## What the exercise asks
For the data below, give the number of lines containing "black" and nothing more.

## Exercise data

#####

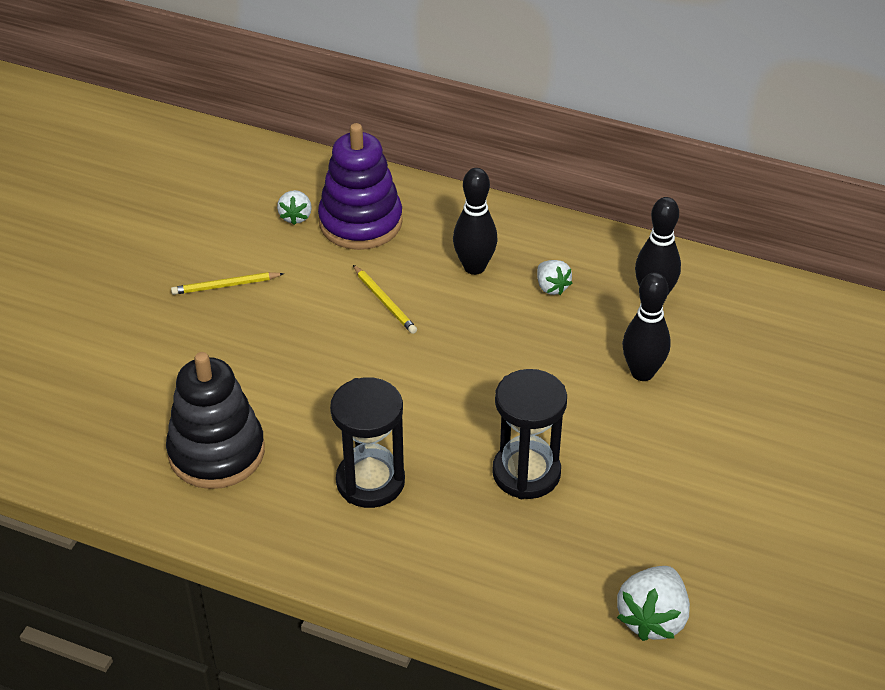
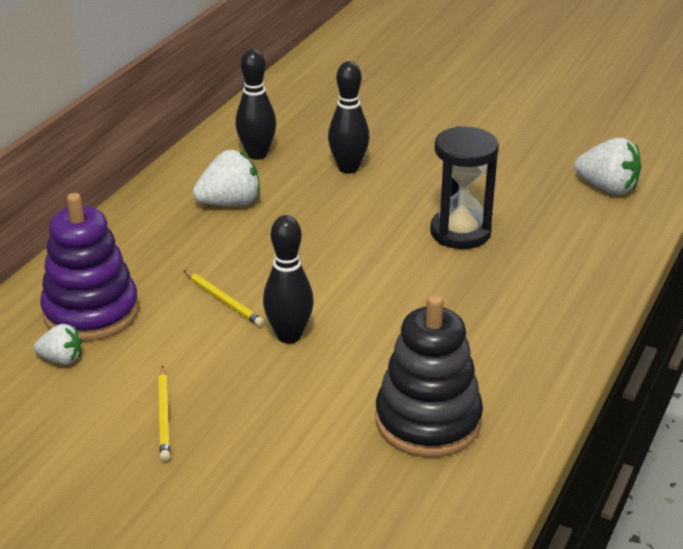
camera: 85 degrees left, 10 degrees down
(370, 481) = (470, 318): black hourglass -> none
(384, 301) = (223, 300): yellow pencil -> yellow pencil turned 75 degrees clockwise
(474, 267) = (188, 243): black bowling pin -> black bowling pin (289, 335)
(551, 287) = (230, 203): white strawberry -> white strawberry, size x1.67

#####

## Output
2